RECORDS FOR PROCESSING below:

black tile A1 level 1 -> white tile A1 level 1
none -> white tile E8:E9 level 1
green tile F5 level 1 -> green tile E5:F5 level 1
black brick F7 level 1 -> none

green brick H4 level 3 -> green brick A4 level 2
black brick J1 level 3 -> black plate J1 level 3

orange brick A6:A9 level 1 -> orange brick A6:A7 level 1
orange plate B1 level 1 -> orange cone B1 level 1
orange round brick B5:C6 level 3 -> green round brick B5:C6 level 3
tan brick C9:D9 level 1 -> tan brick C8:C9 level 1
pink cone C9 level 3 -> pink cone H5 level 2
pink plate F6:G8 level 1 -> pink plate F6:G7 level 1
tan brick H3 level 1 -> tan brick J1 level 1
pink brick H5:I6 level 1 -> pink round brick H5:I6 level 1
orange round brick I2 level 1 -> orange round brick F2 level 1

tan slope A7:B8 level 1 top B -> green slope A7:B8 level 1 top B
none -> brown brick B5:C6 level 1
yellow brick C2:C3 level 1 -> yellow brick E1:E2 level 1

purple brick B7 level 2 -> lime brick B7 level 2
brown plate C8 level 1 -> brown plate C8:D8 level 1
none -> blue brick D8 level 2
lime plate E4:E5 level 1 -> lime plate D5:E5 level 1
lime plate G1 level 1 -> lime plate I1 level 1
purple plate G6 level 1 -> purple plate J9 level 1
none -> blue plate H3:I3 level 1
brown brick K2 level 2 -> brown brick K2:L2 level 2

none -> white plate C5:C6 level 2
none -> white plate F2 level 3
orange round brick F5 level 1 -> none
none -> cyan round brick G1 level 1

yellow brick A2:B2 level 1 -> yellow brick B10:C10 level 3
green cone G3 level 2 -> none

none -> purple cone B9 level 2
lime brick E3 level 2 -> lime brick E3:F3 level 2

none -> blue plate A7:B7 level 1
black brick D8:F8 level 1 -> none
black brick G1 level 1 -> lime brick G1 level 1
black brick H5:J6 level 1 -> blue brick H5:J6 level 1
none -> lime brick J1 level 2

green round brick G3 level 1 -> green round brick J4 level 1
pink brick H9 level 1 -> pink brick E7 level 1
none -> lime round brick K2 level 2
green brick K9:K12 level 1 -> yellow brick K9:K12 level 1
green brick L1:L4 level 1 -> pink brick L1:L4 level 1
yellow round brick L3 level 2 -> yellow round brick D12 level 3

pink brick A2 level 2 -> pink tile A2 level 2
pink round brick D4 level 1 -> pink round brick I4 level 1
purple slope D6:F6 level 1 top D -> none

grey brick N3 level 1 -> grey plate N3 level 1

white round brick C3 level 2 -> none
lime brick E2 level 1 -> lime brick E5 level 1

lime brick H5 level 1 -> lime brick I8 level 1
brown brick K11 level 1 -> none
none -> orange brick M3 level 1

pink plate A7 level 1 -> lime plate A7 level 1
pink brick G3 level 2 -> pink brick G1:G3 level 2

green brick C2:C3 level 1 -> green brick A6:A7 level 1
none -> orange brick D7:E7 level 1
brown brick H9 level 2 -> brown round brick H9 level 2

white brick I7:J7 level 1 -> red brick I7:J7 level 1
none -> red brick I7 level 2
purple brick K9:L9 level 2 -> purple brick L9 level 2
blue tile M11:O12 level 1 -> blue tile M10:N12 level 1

End of RECORDS FOR PROCESSING.

- **WORK ITEM**
Write the opening line of the data above and every line after it, exactly, stopping once you have written the line with "yellow round brick L3".

- **FINAL ANSWER**
black tile A1 level 1 -> white tile A1 level 1
none -> white tile E8:E9 level 1
green tile F5 level 1 -> green tile E5:F5 level 1
black brick F7 level 1 -> none

green brick H4 level 3 -> green brick A4 level 2
black brick J1 level 3 -> black plate J1 level 3

orange brick A6:A9 level 1 -> orange brick A6:A7 level 1
orange plate B1 level 1 -> orange cone B1 level 1
orange round brick B5:C6 level 3 -> green round brick B5:C6 level 3
tan brick C9:D9 level 1 -> tan brick C8:C9 level 1
pink cone C9 level 3 -> pink cone H5 level 2
pink plate F6:G8 level 1 -> pink plate F6:G7 level 1
tan brick H3 level 1 -> tan brick J1 level 1
pink brick H5:I6 level 1 -> pink round brick H5:I6 level 1
orange round brick I2 level 1 -> orange round brick F2 level 1

tan slope A7:B8 level 1 top B -> green slope A7:B8 level 1 top B
none -> brown brick B5:C6 level 1
yellow brick C2:C3 level 1 -> yellow brick E1:E2 level 1

purple brick B7 level 2 -> lime brick B7 level 2
brown plate C8 level 1 -> brown plate C8:D8 level 1
none -> blue brick D8 level 2
lime plate E4:E5 level 1 -> lime plate D5:E5 level 1
lime plate G1 level 1 -> lime plate I1 level 1
purple plate G6 level 1 -> purple plate J9 level 1
none -> blue plate H3:I3 level 1
brown brick K2 level 2 -> brown brick K2:L2 level 2

none -> white plate C5:C6 level 2
none -> white plate F2 level 3
orange round brick F5 level 1 -> none
none -> cyan round brick G1 level 1

yellow brick A2:B2 level 1 -> yellow brick B10:C10 level 3
green cone G3 level 2 -> none

none -> purple cone B9 level 2
lime brick E3 level 2 -> lime brick E3:F3 level 2

none -> blue plate A7:B7 level 1
black brick D8:F8 level 1 -> none
black brick G1 level 1 -> lime brick G1 level 1
black brick H5:J6 level 1 -> blue brick H5:J6 level 1
none -> lime brick J1 level 2

green round brick G3 level 1 -> green round brick J4 level 1
pink brick H9 level 1 -> pink brick E7 level 1
none -> lime round brick K2 level 2
green brick K9:K12 level 1 -> yellow brick K9:K12 level 1
green brick L1:L4 level 1 -> pink brick L1:L4 level 1
yellow round brick L3 level 2 -> yellow round brick D12 level 3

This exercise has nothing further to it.